AIM OF THE EXERCISE >> Reproduce the whole listing exactly, omitting any picture it holds.

DATA BLOCK >>
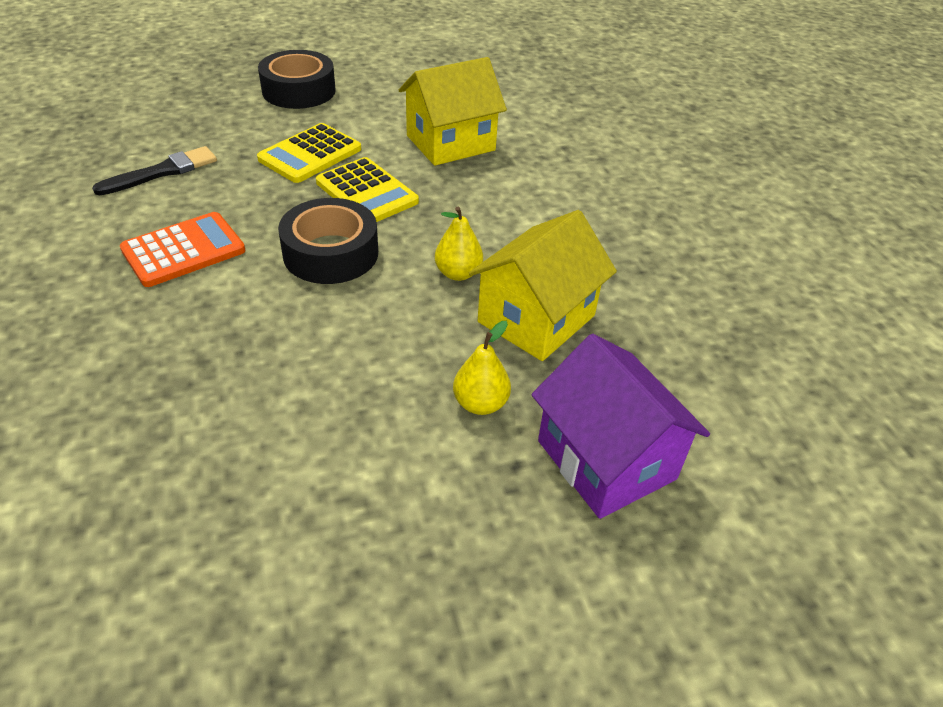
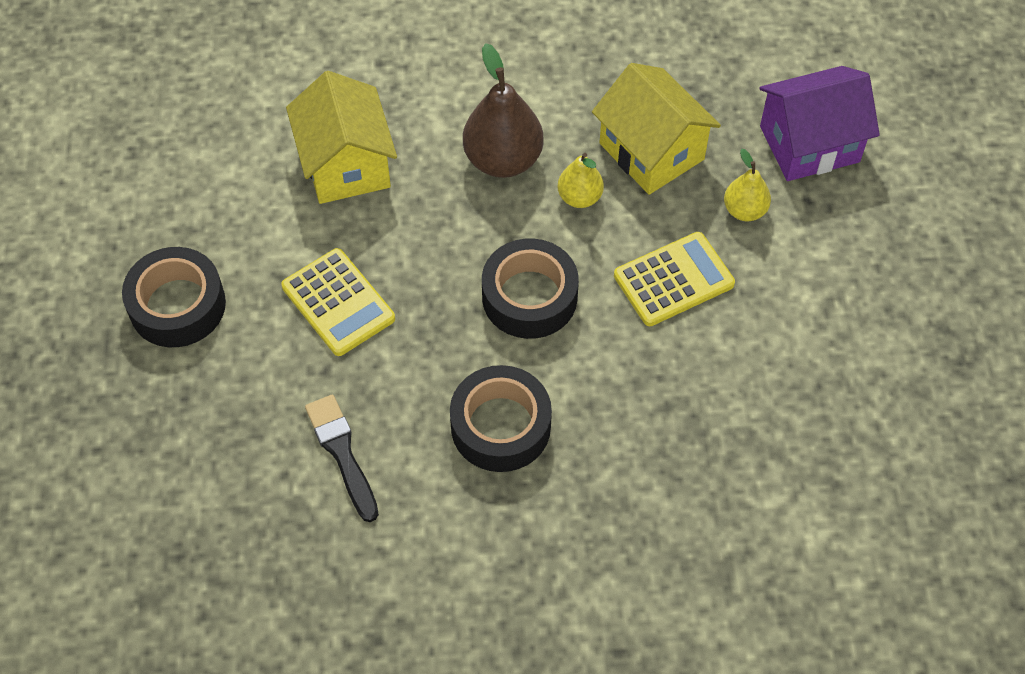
camera: 75 degrees left, 15 degrees up
(183, 250) = (500, 426): orange calculator -> black tape
(366, 192) = (428, 255): yellow calculator -> yellow calculator (673, 280)
(486, 222) = (503, 160): none -> brown pear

ANSWER SECTION >>
camera: 75 degrees left, 15 degrees up
(183, 250) = (500, 426): orange calculator -> black tape
(366, 192) = (428, 255): yellow calculator -> yellow calculator (673, 280)
(486, 222) = (503, 160): none -> brown pear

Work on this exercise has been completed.